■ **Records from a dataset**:

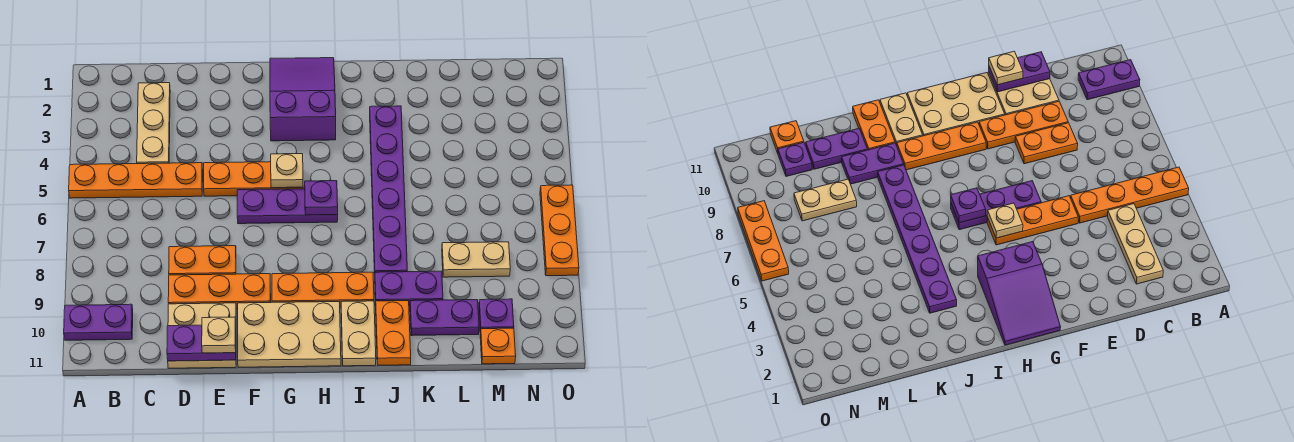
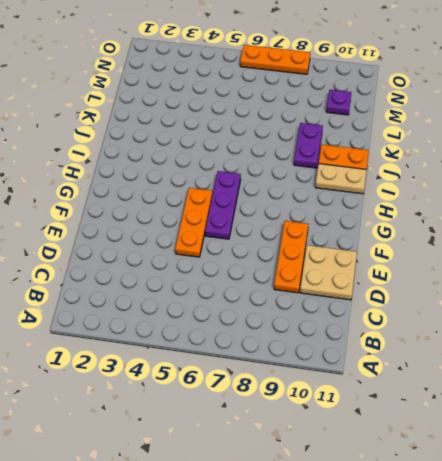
none -> orange plate A5:D5 level 1
none -> purple plate A10:B10 level 1
none -> tan plate C2:C4 level 1

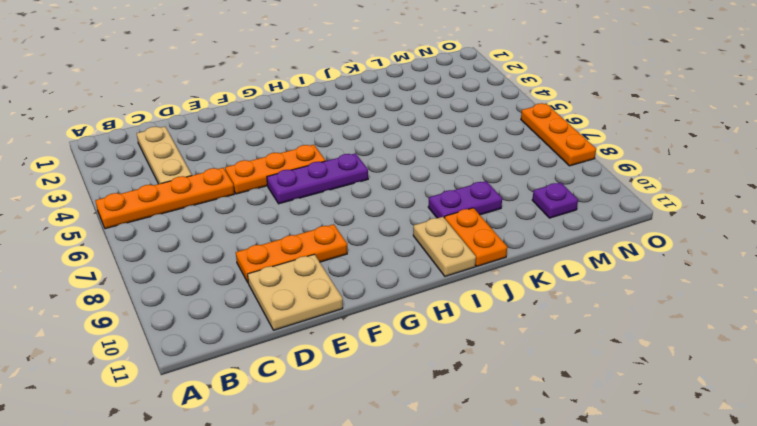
none -> purple plate A10:B10 level 1
none -> orange plate D8:E8 level 1
none -> tan plate F10:H11 level 1

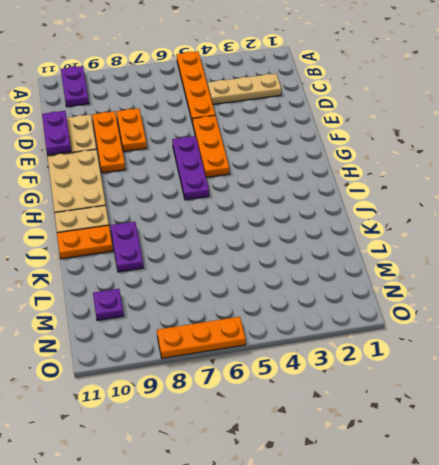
none -> purple slope G1:H3 level 1 top 3
none -> orange plate G9:I9 level 1
none -> purple plate J3:J8 level 1

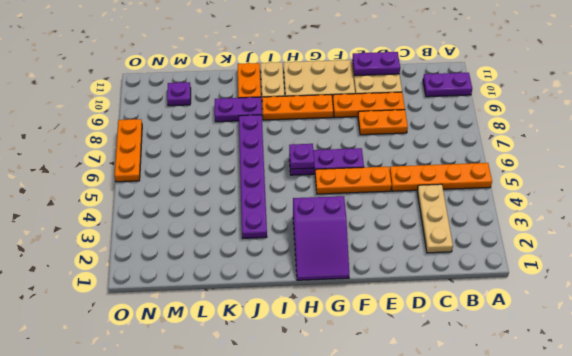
none -> purple plate K10:L10 level 1
none -> tan plate L8:M8 level 1
none -> orange plate M11 level 1

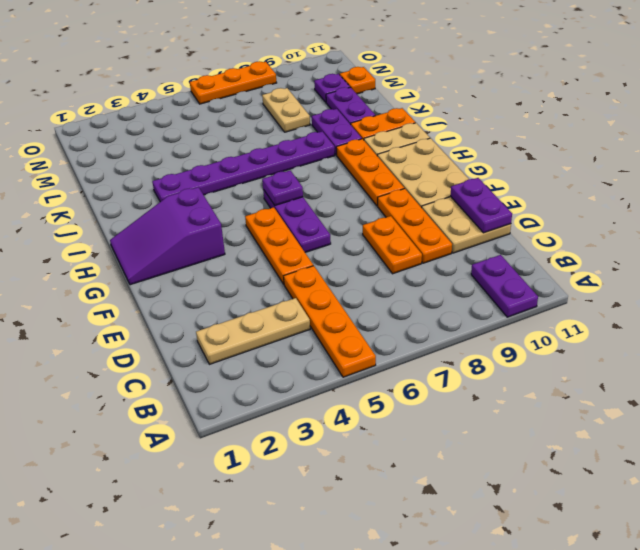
none -> tan plate G5 level 2
none -> tan plate E11 level 3

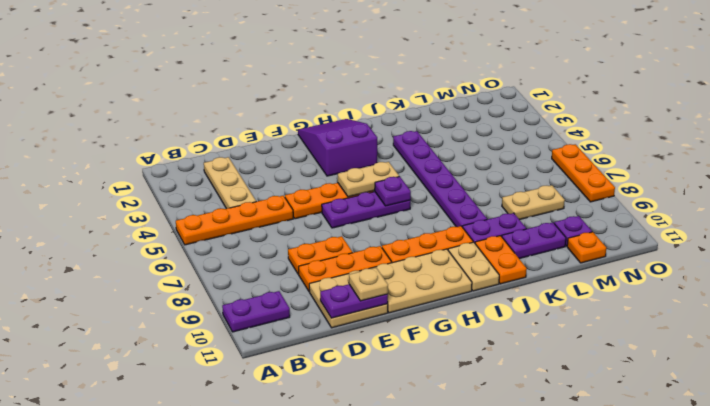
tan plate G5:H5 level 2 -> tan plate G5 level 2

■ **ASSIGNED TASK**: For the word "orange", return every line of the records that holds it.

■ **RESULT BELOW**:
none -> orange plate A5:D5 level 1
none -> orange plate D8:E8 level 1
none -> orange plate G9:I9 level 1
none -> orange plate M11 level 1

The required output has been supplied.